## Problem details
All records below must be reproduced exactly, although any pictures they contain are to be omitted.

## Task data
┏━━
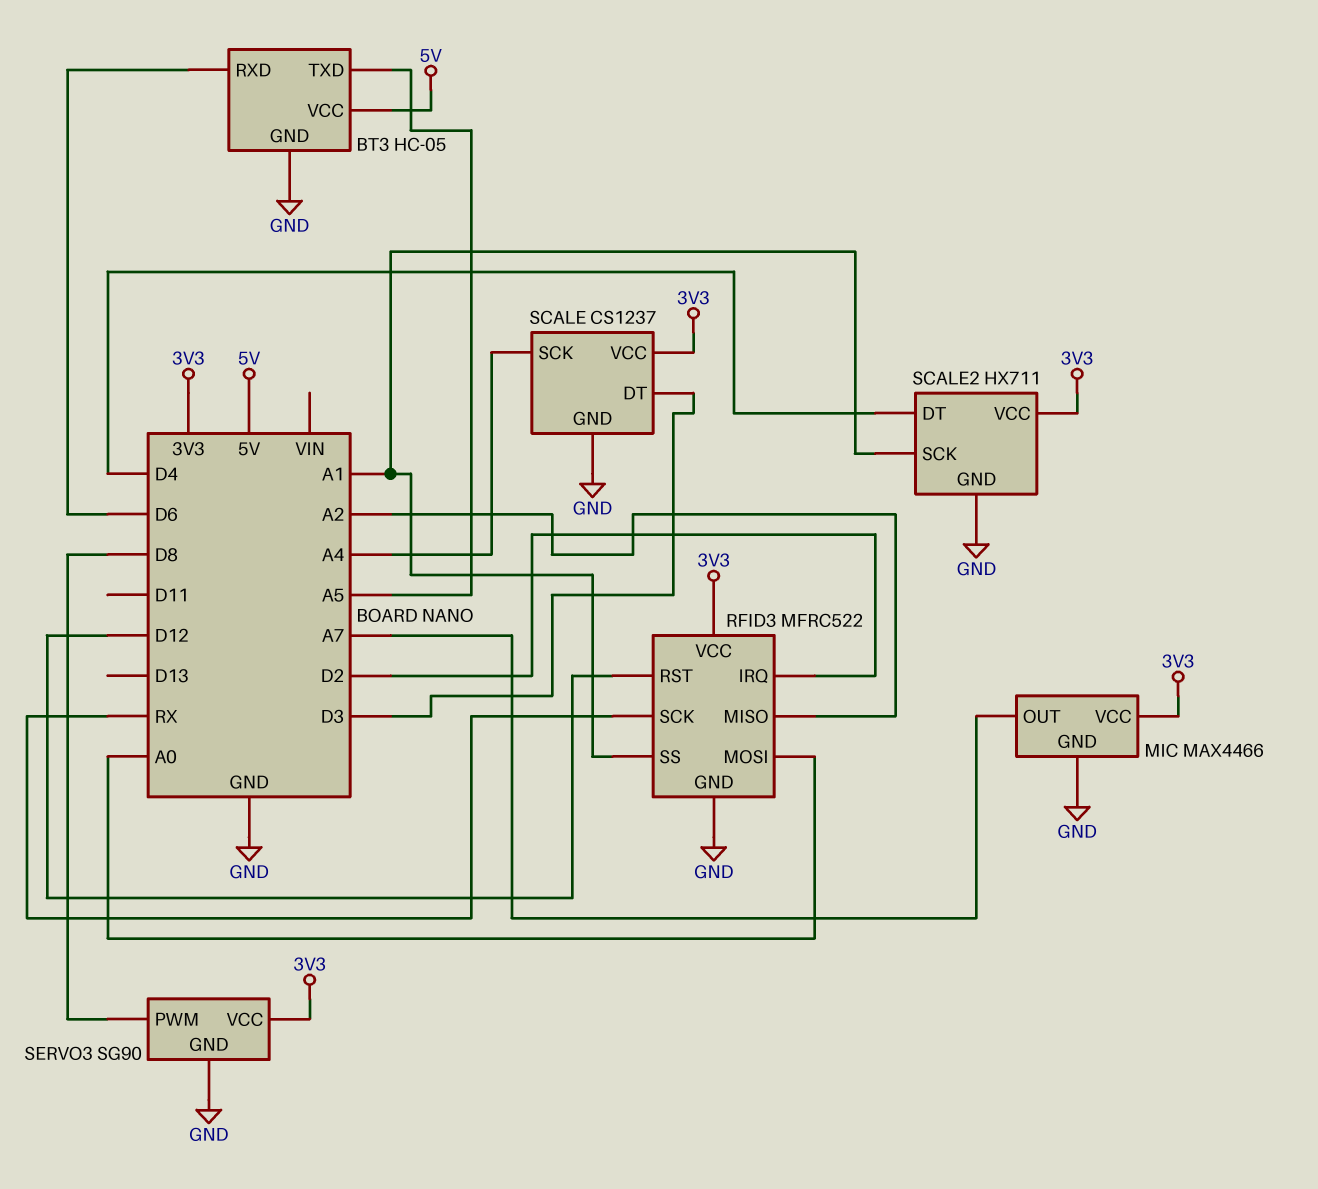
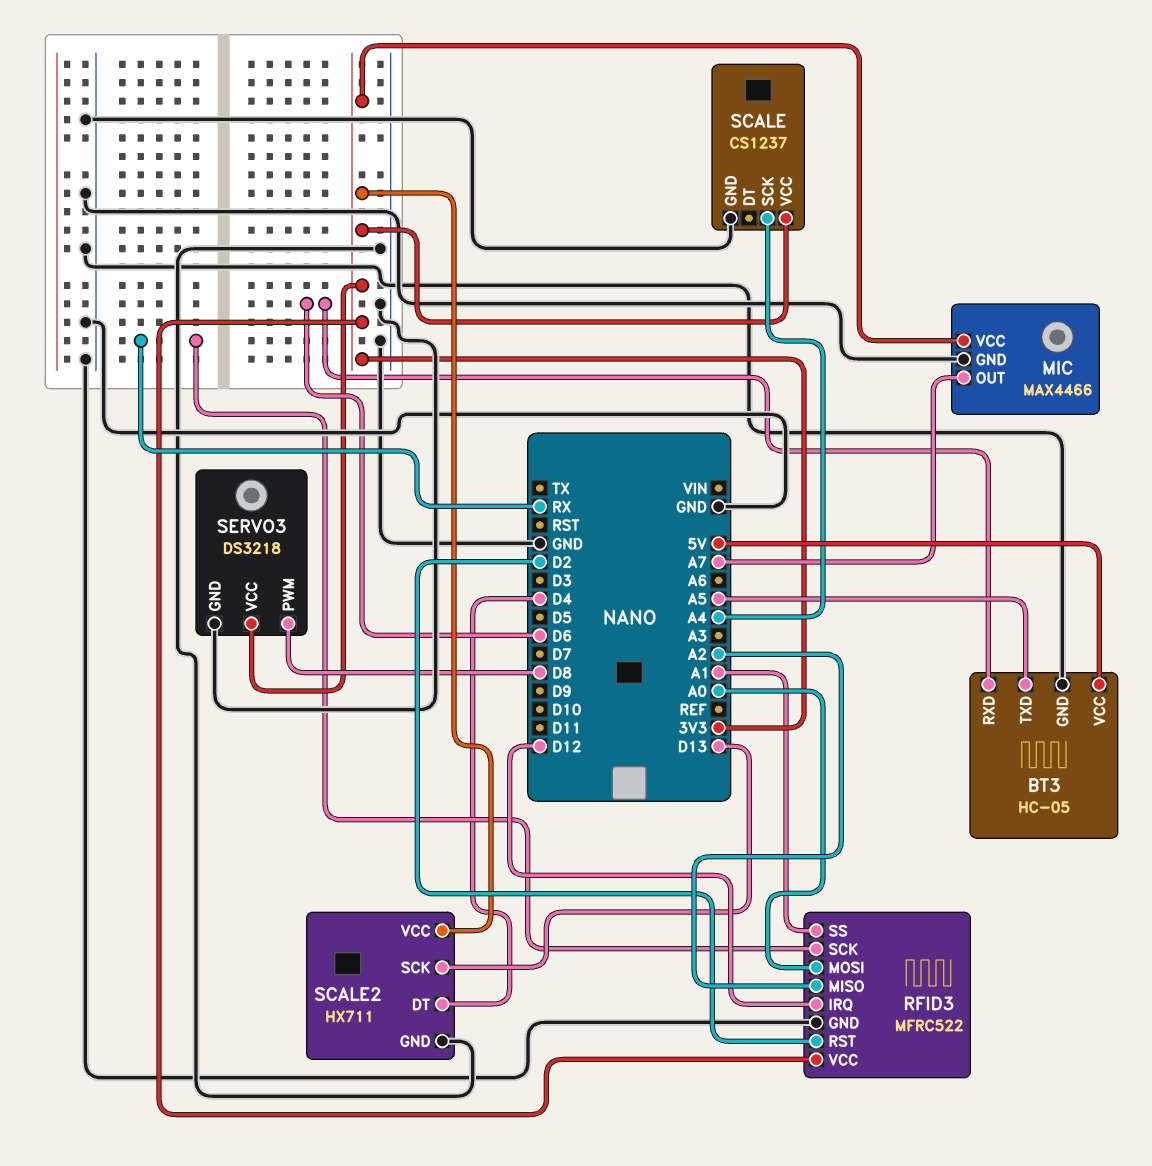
RFID3 pin IRQ: D2 -> D12
RFID3 pin RST: D12 -> D2
SCALE pin DT: D3 -> none
SCALE2 pin SCK: A1 -> D13
SERVO3: SG90 -> DS3218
┗━━
## Task solution
RFID3 pin IRQ: D2 -> D12
RFID3 pin RST: D12 -> D2
SCALE pin DT: D3 -> none
SCALE2 pin SCK: A1 -> D13
SERVO3: SG90 -> DS3218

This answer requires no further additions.